Material provided:
^^^^^^^^^^^^^^^^
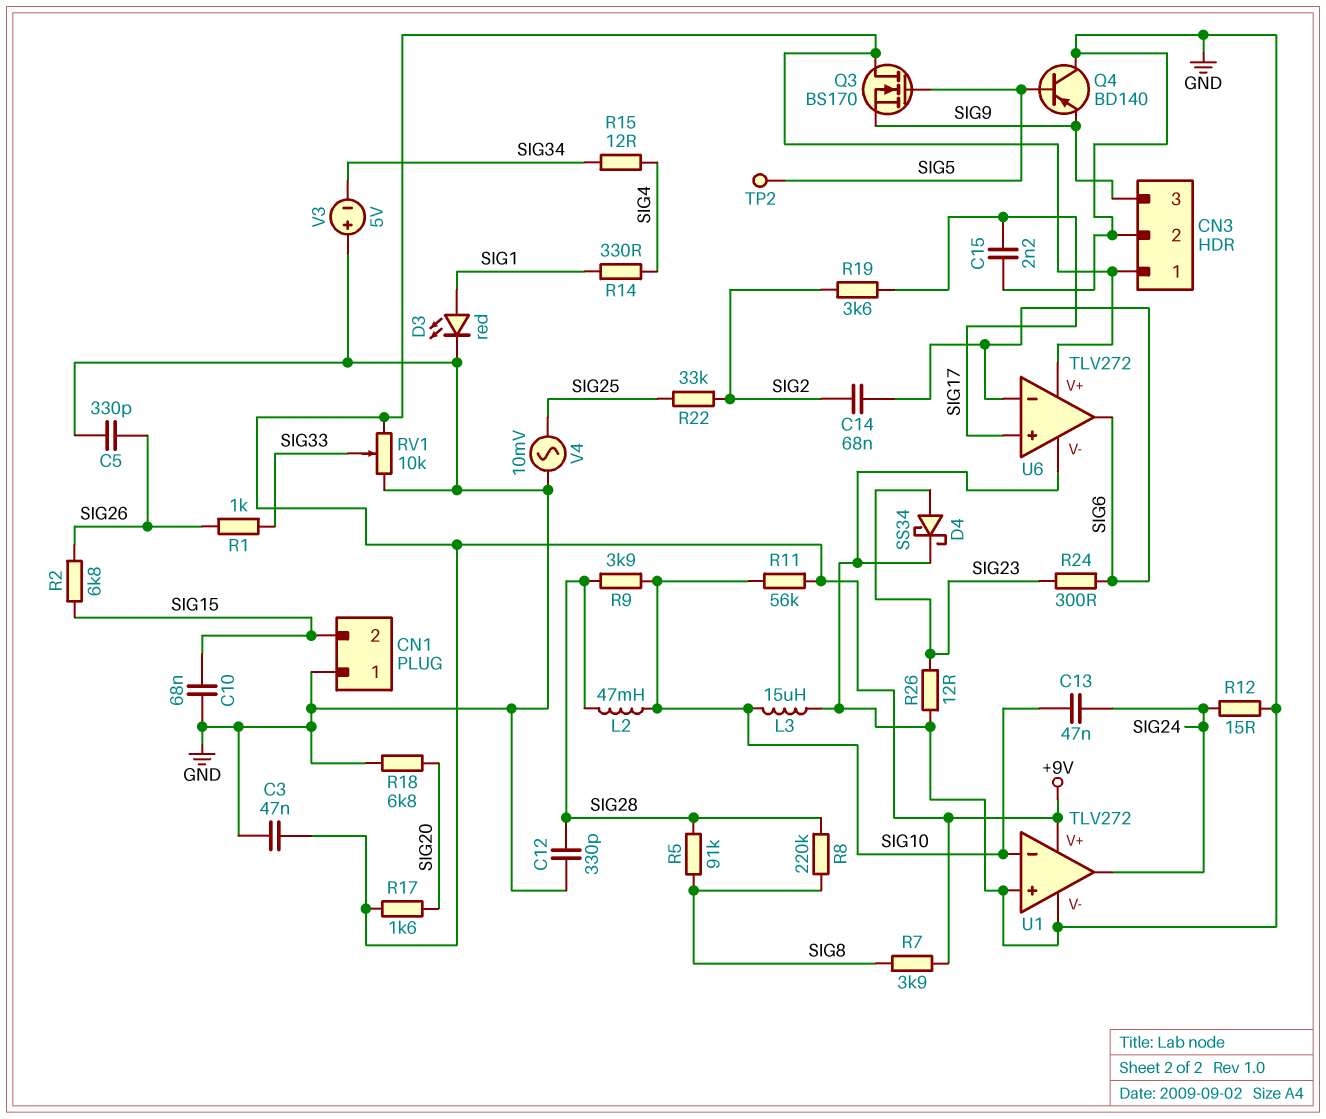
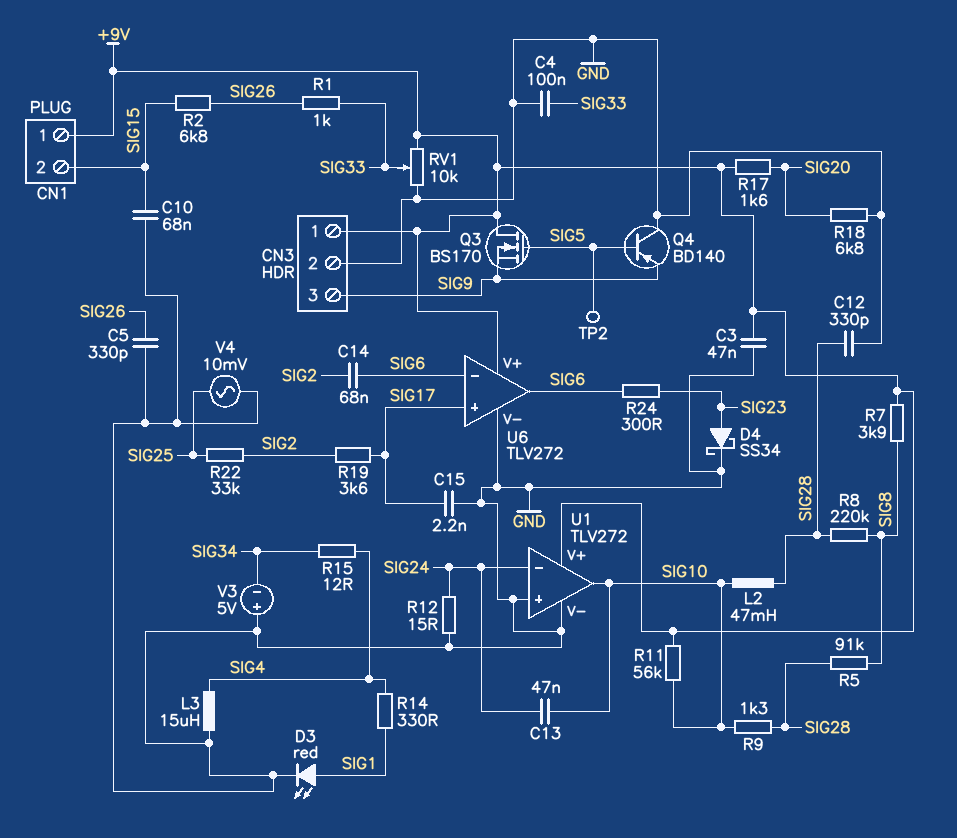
C4: none -> 100nF (GND, SIG33)
CN1 pin 1: GND -> +9V
L3: 15uH (GND, SIG10) -> 15uH (GND, SIG4)
R9: 3.9k (SIG10, SIG28) -> 1.3k (SIG10, SIG28)
R26: 12 (GND, SIG23) -> none
U1 pin in-: SIG10 -> SIG24
U1 pin out: SIG24 -> SIG10

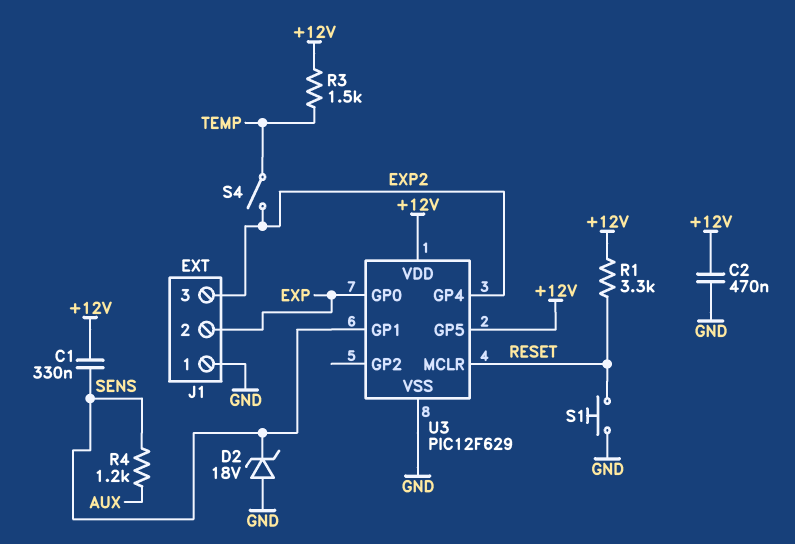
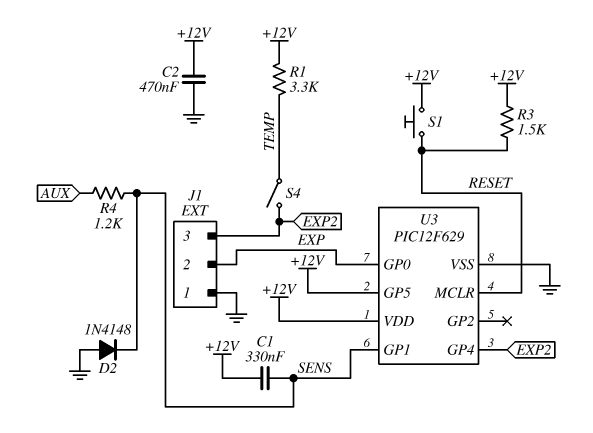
D2: zener 18V (A GND, K SENS) -> diode 1N4148 (A GND, K SENS)
R1: 3.3k (+12V, RESET) -> 3.3k (+12V, TEMP)
R3: 1.5k (+12V, TEMP) -> 1.5k (+12V, RESET)
S1: button (GND, RESET) -> button (+12V, RESET)

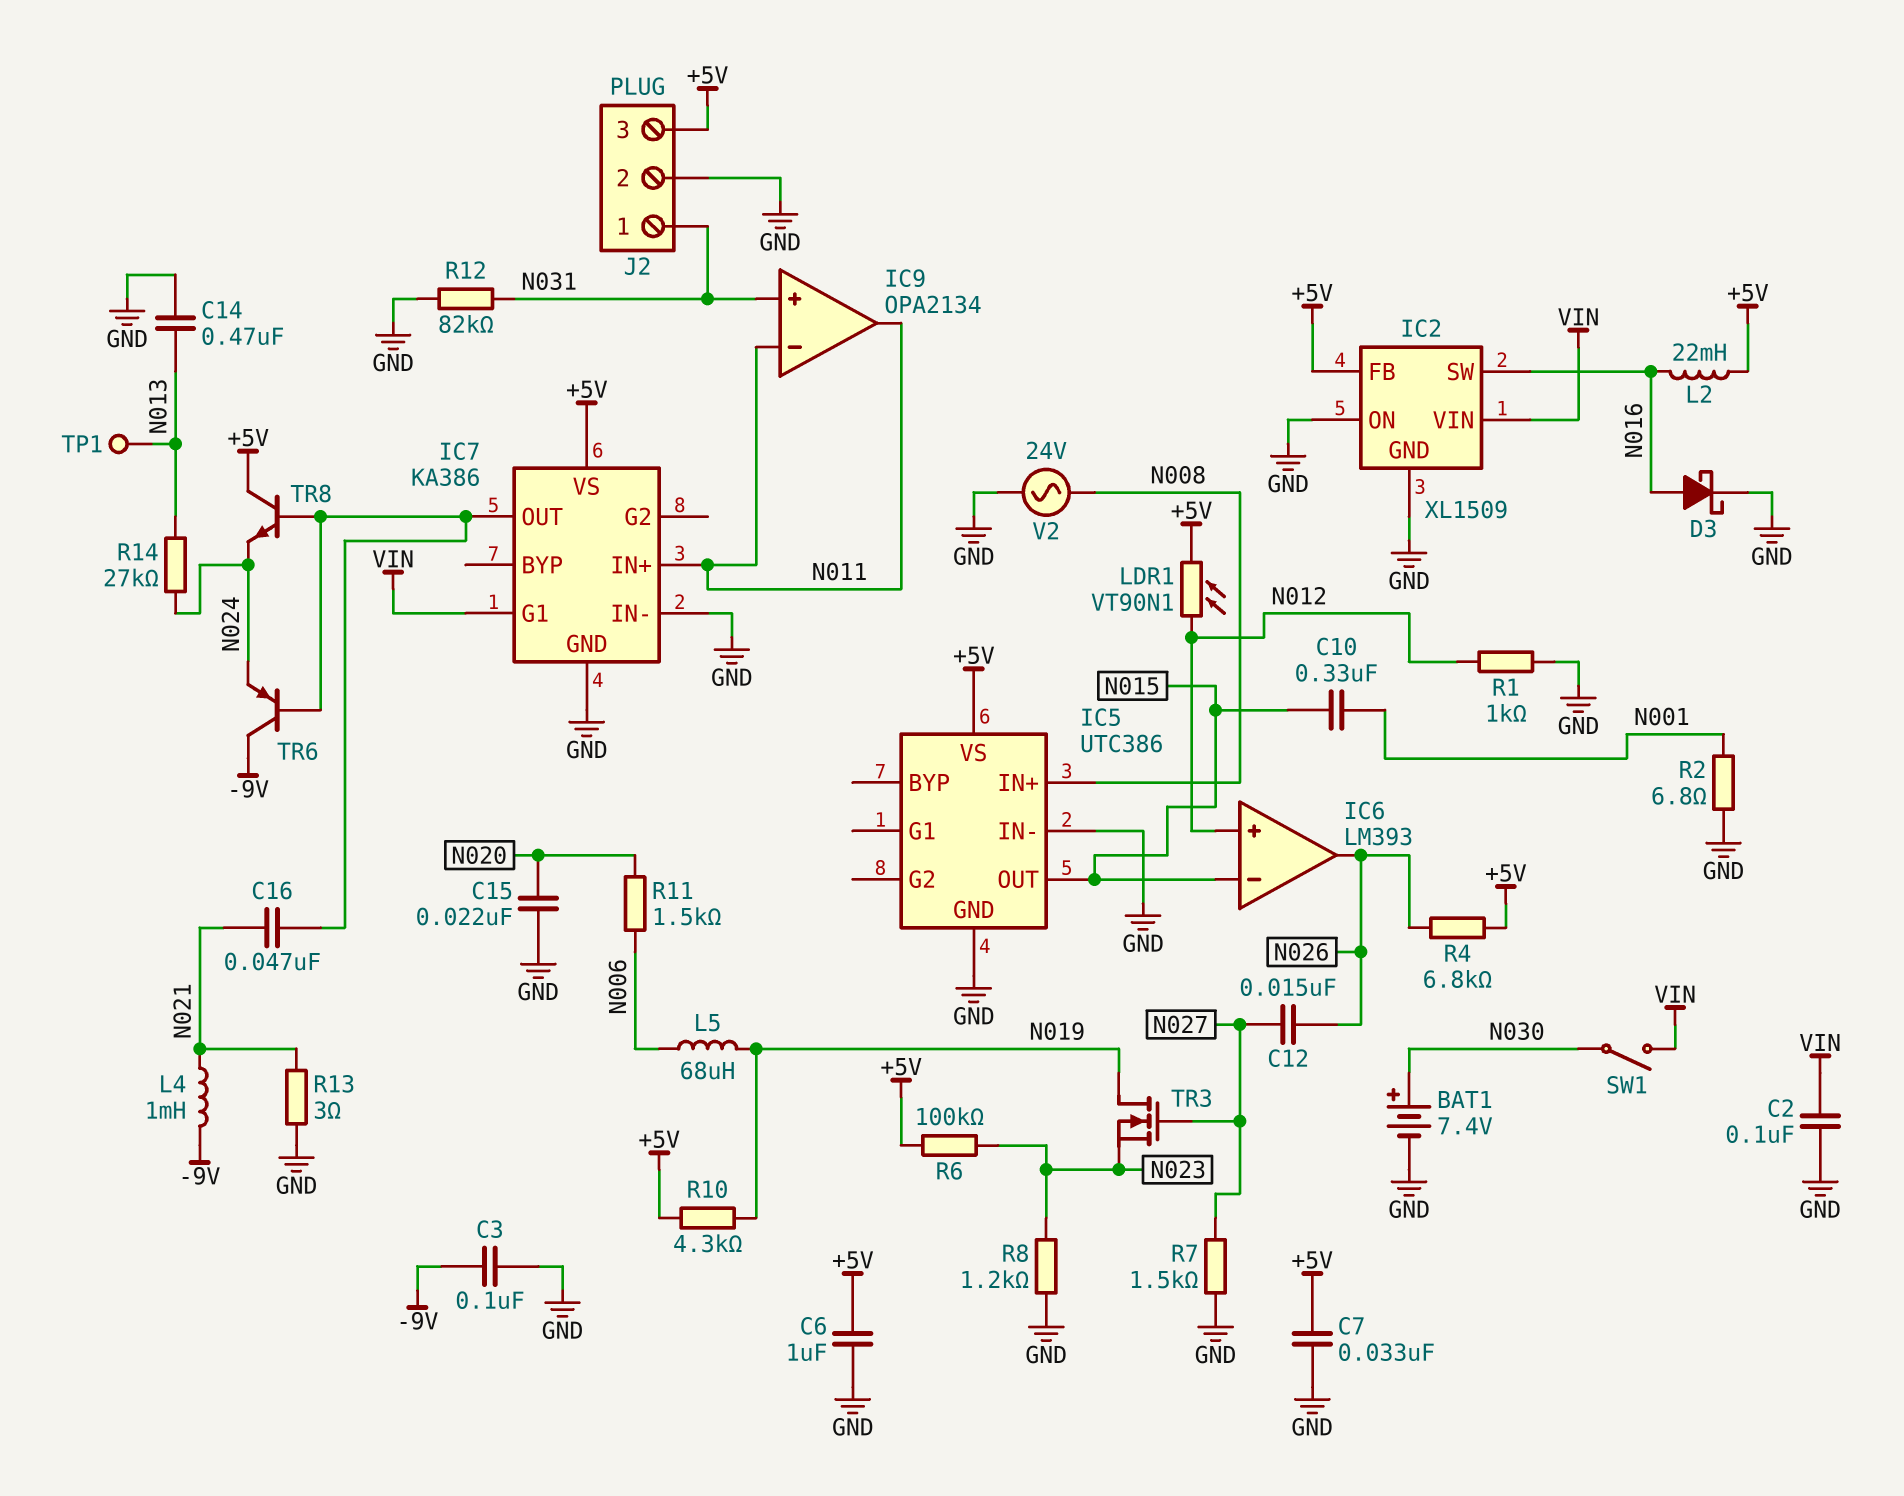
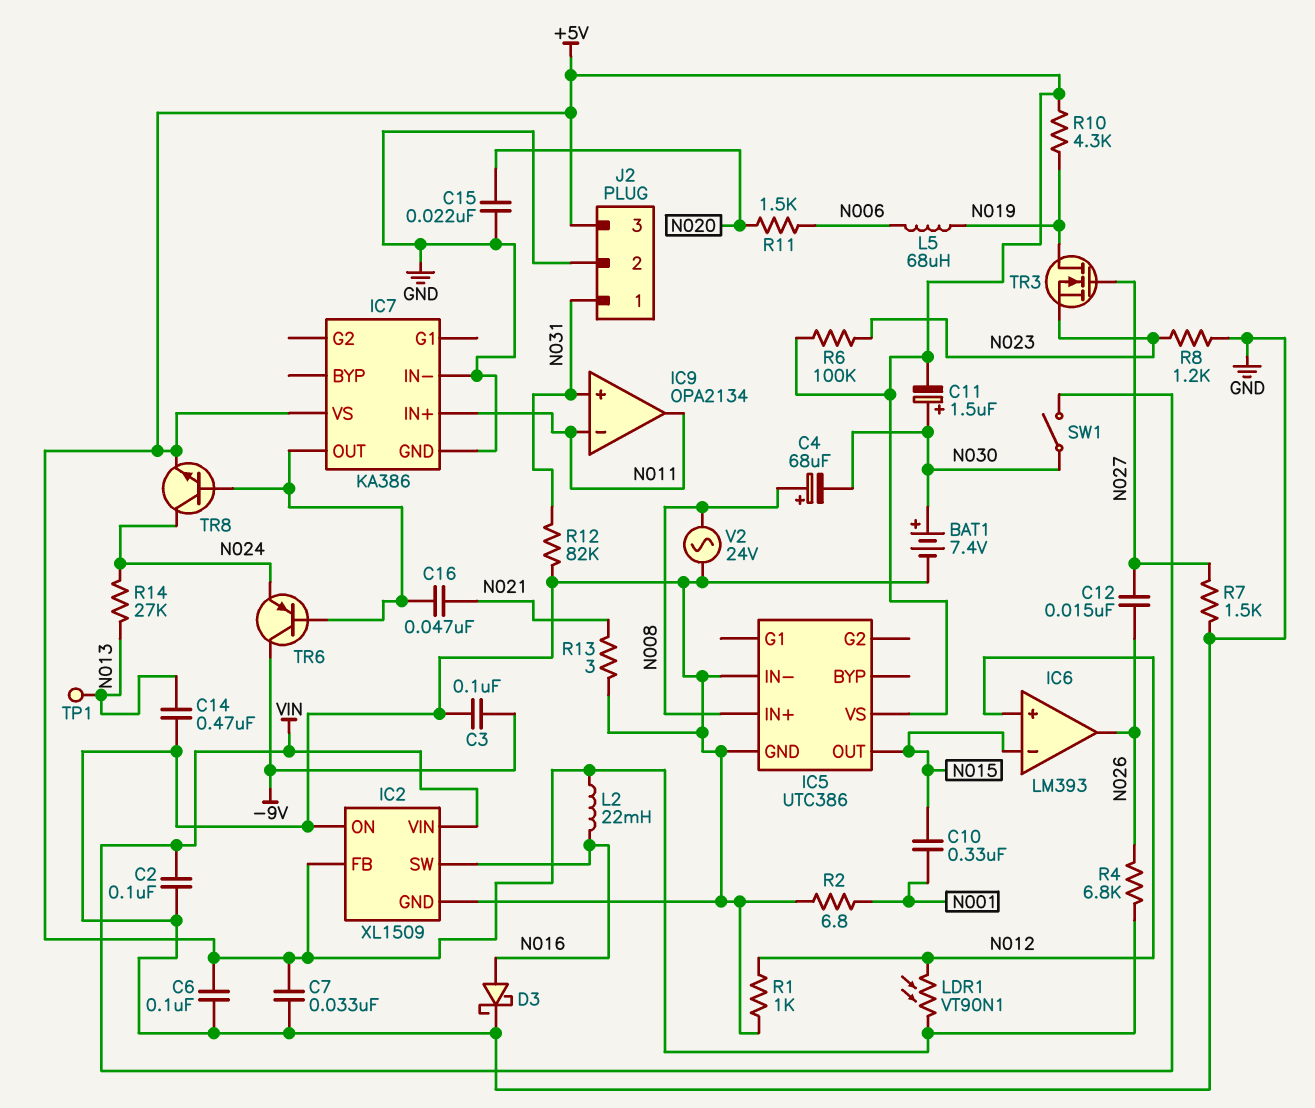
C4: none -> 68uF (plus N008, minus N030)
C6: 1uF (+5V, GND) -> 100nF (+5V, GND)
C11: none -> 1.5uF (plus N030, minus +5V)
IC7 pin G1: VIN -> none
L4: 1mH (-9V, N021) -> none
TR8: NPN (B IC7/OUT, C +5V, E N024) -> NPN (B IC7/OUT, C N024, E +5V)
^^^^^^^^^^^^^^^^
What the task requires:
All that is wanted is each line, word for word, from the first line of the data to the one holding "S1: button (GND, RESET)", with the pictures left out.

Task result:
C4: none -> 100nF (GND, SIG33)
CN1 pin 1: GND -> +9V
L3: 15uH (GND, SIG10) -> 15uH (GND, SIG4)
R9: 3.9k (SIG10, SIG28) -> 1.3k (SIG10, SIG28)
R26: 12 (GND, SIG23) -> none
U1 pin in-: SIG10 -> SIG24
U1 pin out: SIG24 -> SIG10

D2: zener 18V (A GND, K SENS) -> diode 1N4148 (A GND, K SENS)
R1: 3.3k (+12V, RESET) -> 3.3k (+12V, TEMP)
R3: 1.5k (+12V, TEMP) -> 1.5k (+12V, RESET)
S1: button (GND, RESET) -> button (+12V, RESET)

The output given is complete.